Check each line of the material, and show the ones that include the word "scissors".
• • • •
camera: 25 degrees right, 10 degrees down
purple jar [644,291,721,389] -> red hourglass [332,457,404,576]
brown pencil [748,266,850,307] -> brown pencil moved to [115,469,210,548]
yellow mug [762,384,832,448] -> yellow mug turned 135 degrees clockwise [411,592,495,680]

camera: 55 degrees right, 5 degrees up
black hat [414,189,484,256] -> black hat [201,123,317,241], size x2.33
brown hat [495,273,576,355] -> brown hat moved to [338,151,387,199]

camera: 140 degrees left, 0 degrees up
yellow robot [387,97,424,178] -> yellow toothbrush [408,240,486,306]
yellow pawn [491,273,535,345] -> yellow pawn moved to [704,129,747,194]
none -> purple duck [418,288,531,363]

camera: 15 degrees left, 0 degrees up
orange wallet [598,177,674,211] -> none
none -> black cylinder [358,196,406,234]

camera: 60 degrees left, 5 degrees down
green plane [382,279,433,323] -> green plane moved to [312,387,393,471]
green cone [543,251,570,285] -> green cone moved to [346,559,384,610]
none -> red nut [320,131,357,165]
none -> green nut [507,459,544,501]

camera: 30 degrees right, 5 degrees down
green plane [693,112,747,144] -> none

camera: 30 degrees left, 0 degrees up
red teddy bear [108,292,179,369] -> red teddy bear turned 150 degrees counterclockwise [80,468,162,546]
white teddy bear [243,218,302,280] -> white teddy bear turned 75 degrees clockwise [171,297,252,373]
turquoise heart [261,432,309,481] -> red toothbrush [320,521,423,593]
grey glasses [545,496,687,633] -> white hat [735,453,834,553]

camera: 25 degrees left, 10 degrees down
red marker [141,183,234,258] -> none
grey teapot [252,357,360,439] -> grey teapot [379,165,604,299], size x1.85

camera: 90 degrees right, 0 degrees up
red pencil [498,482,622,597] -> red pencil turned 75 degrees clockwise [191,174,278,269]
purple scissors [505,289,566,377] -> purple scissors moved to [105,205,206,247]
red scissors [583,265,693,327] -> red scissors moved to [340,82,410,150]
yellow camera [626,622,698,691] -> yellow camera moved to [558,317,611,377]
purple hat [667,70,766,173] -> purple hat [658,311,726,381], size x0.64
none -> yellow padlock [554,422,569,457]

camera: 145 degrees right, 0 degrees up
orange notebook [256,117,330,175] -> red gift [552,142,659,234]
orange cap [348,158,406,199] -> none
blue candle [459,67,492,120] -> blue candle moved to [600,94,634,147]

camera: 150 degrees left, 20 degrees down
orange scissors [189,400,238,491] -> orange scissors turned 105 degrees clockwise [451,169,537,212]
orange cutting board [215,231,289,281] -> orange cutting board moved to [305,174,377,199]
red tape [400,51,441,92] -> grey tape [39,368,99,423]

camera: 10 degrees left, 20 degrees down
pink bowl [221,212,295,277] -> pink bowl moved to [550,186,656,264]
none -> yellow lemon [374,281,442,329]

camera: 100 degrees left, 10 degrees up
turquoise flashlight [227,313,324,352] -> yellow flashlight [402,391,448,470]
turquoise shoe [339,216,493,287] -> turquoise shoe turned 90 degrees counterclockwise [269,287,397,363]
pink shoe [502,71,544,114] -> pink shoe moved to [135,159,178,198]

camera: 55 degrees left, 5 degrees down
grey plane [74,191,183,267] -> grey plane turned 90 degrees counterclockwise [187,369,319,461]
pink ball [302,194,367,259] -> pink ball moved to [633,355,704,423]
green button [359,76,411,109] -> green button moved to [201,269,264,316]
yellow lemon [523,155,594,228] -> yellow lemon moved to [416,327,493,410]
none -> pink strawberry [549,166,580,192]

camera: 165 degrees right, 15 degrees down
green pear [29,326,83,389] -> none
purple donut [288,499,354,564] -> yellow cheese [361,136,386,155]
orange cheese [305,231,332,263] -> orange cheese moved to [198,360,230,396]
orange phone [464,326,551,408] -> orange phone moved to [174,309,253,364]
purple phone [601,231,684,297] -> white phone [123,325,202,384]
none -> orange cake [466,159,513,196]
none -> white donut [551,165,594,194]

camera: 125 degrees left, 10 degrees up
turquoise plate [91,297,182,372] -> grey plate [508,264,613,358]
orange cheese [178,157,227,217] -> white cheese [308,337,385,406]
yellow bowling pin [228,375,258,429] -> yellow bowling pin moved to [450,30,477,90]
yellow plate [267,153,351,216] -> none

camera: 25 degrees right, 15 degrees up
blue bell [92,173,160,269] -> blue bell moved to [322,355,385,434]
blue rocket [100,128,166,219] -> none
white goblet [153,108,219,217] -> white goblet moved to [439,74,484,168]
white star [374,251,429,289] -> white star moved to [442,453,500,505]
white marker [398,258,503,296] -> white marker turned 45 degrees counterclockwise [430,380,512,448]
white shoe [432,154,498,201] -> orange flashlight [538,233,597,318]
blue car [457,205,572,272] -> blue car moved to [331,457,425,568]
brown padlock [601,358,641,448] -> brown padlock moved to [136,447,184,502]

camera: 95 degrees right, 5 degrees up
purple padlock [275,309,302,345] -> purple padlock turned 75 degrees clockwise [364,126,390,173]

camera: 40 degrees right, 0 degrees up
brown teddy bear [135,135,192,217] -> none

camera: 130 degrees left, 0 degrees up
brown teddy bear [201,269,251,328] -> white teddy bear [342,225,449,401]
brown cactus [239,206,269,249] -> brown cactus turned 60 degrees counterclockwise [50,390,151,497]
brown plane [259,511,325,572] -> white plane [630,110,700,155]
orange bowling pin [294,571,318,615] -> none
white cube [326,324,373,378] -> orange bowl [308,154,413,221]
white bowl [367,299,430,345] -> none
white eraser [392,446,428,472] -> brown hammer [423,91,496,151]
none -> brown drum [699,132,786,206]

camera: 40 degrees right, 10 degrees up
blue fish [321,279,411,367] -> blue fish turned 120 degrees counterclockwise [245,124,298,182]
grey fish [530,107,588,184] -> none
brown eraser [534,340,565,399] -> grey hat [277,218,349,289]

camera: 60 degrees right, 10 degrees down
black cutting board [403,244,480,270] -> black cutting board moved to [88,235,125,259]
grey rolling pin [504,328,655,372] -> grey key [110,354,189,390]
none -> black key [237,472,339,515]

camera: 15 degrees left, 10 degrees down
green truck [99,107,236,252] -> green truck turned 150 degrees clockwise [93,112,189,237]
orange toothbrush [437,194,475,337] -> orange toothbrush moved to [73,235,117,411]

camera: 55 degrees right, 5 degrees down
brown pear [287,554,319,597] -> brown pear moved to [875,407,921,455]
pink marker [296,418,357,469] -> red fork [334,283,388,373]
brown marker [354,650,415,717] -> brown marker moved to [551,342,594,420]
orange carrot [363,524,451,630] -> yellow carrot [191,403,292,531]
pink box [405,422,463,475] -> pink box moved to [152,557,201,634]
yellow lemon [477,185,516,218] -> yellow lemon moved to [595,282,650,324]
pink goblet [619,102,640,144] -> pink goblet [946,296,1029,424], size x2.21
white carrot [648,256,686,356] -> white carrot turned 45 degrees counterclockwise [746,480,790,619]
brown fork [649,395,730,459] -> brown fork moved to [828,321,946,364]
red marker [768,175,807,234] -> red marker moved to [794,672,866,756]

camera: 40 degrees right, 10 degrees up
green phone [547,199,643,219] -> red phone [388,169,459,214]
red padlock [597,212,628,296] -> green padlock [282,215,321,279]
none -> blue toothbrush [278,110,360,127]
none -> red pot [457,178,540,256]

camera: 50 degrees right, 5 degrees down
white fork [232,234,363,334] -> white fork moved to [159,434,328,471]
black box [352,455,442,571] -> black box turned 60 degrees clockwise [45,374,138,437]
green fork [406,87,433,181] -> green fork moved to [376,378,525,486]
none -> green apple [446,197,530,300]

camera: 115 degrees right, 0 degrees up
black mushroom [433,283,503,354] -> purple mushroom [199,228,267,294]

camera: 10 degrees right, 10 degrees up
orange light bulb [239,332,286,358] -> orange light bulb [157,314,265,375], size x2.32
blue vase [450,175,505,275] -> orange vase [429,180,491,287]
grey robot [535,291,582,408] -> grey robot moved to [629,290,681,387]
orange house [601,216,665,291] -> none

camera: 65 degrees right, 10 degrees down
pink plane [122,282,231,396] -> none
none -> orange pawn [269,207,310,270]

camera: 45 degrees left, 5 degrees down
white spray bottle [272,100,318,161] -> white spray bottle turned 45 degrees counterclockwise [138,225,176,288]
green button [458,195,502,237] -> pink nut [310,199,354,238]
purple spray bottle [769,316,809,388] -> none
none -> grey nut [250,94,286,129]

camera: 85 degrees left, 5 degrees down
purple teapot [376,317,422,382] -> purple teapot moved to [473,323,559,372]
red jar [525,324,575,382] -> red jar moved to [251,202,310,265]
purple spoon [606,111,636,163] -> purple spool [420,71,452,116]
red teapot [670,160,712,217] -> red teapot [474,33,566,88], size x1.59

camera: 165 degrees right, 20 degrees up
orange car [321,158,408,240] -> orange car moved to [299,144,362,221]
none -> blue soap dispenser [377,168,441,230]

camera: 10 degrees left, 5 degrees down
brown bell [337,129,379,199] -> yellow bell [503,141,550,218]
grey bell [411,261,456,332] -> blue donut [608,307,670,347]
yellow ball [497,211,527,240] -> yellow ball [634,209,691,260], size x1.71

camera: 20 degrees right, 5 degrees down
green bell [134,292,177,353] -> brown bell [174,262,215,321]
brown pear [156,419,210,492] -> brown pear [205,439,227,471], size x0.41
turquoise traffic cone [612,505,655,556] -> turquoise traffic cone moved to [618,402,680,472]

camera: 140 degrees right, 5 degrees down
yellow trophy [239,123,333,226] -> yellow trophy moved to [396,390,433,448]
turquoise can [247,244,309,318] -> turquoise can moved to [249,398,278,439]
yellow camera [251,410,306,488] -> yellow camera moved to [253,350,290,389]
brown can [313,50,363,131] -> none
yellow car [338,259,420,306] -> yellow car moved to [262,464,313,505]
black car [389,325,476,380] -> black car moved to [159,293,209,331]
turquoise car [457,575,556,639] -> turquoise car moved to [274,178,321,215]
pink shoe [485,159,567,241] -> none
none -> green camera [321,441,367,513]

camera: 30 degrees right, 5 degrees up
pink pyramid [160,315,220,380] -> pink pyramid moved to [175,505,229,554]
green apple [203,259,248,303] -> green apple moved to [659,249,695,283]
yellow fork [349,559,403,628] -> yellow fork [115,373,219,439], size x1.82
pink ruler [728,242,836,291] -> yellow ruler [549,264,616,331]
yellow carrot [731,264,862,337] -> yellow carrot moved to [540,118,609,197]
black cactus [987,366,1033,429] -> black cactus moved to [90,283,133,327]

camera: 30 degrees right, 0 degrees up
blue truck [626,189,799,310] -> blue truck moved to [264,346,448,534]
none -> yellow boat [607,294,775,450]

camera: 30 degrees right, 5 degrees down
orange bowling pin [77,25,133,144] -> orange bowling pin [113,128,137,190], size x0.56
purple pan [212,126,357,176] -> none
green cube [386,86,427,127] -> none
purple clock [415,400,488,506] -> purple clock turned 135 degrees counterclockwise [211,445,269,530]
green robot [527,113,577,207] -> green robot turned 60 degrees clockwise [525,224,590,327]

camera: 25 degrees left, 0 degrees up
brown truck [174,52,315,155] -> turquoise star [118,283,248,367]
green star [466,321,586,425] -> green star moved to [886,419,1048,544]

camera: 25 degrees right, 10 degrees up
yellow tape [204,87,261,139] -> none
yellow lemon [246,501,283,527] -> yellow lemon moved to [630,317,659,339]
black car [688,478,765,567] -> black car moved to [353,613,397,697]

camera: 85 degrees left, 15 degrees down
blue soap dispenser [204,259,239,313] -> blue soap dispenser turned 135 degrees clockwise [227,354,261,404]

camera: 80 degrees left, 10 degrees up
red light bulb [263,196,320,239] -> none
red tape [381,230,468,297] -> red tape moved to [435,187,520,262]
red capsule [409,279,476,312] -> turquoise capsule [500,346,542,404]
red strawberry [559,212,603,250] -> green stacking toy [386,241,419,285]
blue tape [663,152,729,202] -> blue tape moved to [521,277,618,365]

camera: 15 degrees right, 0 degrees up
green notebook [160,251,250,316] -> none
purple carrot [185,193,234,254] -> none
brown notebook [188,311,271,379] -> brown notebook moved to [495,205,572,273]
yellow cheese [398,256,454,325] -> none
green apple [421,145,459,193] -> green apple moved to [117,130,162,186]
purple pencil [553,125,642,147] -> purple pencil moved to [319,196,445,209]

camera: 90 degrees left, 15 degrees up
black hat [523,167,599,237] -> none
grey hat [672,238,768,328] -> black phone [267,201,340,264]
• • • •
## Response below:
purple scissors [505,289,566,377] -> purple scissors moved to [105,205,206,247]
red scissors [583,265,693,327] -> red scissors moved to [340,82,410,150]
orange scissors [189,400,238,491] -> orange scissors turned 105 degrees clockwise [451,169,537,212]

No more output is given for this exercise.